* Job item
The required output is the lines below from the line containing "camera: 80 degrees right, 25 degrees up" to the line containing "black robot [326,139,484,432]", inclusive, retyped exactly. No other lines belong in it.

· · ·

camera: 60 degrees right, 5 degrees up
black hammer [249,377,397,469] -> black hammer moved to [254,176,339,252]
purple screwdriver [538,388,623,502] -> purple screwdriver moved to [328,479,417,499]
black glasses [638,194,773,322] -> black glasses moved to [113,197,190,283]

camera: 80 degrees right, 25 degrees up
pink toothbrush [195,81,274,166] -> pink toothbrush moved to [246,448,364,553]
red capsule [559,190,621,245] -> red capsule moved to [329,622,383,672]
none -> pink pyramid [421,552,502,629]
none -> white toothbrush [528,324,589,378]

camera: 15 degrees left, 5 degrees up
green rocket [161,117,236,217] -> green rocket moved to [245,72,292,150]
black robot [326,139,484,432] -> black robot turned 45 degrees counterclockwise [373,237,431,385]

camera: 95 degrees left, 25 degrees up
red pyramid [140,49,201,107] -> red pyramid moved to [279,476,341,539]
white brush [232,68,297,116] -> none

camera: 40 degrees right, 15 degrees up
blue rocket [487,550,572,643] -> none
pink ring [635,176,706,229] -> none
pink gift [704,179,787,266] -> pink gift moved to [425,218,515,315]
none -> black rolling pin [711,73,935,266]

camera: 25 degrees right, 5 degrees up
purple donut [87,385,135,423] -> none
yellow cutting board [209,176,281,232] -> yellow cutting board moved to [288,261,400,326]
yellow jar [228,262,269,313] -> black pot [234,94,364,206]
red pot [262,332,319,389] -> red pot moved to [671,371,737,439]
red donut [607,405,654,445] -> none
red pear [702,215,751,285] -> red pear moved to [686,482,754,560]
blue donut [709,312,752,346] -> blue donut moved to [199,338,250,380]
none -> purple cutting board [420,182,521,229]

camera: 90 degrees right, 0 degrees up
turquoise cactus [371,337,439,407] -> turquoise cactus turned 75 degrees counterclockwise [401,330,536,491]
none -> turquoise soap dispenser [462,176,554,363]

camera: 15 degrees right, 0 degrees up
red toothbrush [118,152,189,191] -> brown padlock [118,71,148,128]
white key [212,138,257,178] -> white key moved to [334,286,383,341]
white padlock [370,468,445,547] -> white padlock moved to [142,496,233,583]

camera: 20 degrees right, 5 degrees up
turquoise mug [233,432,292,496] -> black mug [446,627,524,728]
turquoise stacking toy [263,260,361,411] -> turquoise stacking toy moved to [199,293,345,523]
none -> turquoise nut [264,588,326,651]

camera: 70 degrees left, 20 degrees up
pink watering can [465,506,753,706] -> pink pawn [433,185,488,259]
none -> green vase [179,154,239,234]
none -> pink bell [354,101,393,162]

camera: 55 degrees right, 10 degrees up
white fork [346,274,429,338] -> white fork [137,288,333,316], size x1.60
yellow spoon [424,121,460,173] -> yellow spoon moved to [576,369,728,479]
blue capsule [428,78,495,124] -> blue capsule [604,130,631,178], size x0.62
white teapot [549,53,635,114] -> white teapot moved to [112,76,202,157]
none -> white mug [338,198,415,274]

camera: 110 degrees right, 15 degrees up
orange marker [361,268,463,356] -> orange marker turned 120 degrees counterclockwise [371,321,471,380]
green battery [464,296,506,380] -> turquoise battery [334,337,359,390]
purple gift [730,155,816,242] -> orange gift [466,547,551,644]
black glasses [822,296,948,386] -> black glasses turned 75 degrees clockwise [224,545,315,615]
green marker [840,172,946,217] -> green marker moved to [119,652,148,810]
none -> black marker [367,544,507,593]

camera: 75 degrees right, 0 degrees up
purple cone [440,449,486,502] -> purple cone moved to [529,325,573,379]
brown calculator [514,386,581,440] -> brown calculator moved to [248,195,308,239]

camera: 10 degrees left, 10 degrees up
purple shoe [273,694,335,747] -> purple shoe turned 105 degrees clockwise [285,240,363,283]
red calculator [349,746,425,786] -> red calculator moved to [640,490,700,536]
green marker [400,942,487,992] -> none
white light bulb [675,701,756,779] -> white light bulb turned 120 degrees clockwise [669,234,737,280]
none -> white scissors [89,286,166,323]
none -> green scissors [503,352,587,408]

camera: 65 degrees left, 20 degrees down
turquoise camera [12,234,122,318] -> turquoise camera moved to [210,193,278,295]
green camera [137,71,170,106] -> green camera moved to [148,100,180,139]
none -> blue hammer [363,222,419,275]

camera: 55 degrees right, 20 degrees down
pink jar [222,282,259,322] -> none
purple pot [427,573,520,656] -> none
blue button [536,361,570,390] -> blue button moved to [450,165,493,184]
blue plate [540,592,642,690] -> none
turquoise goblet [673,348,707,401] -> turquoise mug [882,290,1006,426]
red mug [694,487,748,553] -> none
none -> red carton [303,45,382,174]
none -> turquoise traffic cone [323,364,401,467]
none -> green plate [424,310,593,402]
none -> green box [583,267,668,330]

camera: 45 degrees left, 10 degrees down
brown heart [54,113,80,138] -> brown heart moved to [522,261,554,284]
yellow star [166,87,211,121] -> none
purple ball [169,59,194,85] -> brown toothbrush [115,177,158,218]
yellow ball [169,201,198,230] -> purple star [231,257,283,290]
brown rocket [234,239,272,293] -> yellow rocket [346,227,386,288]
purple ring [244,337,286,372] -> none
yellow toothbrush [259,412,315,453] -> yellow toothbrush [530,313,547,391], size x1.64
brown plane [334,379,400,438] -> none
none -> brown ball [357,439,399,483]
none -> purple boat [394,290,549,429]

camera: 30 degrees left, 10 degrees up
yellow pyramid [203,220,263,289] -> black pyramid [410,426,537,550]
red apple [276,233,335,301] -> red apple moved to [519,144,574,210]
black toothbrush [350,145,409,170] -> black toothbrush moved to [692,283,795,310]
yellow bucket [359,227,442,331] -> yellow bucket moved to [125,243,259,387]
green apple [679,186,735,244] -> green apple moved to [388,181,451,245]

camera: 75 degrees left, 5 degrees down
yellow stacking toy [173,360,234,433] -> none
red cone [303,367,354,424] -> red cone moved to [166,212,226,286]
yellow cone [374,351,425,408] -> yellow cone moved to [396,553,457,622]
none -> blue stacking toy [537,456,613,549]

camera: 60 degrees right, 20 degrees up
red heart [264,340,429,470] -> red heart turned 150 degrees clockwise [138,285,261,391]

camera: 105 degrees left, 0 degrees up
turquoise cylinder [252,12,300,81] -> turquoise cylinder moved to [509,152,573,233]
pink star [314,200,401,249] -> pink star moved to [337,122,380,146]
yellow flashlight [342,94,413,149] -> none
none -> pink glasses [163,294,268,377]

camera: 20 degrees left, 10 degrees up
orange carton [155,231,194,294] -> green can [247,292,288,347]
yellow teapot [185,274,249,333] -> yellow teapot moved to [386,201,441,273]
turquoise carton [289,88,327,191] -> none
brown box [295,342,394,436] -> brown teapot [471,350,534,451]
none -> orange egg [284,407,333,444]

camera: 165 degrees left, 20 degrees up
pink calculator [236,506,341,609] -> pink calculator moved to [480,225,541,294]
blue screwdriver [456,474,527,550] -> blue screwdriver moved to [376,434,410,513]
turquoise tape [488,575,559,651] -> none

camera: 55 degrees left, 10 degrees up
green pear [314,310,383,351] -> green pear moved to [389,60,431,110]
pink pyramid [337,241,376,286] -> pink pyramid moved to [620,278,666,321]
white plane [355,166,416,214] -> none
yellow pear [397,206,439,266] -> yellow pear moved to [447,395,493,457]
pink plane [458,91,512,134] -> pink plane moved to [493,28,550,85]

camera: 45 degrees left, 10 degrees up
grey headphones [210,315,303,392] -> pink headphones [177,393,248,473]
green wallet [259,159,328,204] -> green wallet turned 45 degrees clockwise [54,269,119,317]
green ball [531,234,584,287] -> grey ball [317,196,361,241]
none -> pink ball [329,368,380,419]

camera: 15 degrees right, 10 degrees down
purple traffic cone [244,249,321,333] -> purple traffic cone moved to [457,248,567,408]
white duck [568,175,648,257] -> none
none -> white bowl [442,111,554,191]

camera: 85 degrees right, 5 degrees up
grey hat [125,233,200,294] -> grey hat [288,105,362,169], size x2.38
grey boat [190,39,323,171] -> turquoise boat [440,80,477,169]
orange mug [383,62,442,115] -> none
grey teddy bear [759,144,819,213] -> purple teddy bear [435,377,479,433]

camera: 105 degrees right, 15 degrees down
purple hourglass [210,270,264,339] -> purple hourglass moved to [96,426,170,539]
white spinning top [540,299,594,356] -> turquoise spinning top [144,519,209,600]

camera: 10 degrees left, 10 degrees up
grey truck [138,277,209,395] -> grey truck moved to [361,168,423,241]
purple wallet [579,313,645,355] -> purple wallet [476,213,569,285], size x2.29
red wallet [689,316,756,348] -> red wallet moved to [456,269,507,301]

· · ·

* Worked solution
camera: 80 degrees right, 25 degrees up
pink toothbrush [195,81,274,166] -> pink toothbrush moved to [246,448,364,553]
red capsule [559,190,621,245] -> red capsule moved to [329,622,383,672]
none -> pink pyramid [421,552,502,629]
none -> white toothbrush [528,324,589,378]

camera: 15 degrees left, 5 degrees up
green rocket [161,117,236,217] -> green rocket moved to [245,72,292,150]
black robot [326,139,484,432] -> black robot turned 45 degrees counterclockwise [373,237,431,385]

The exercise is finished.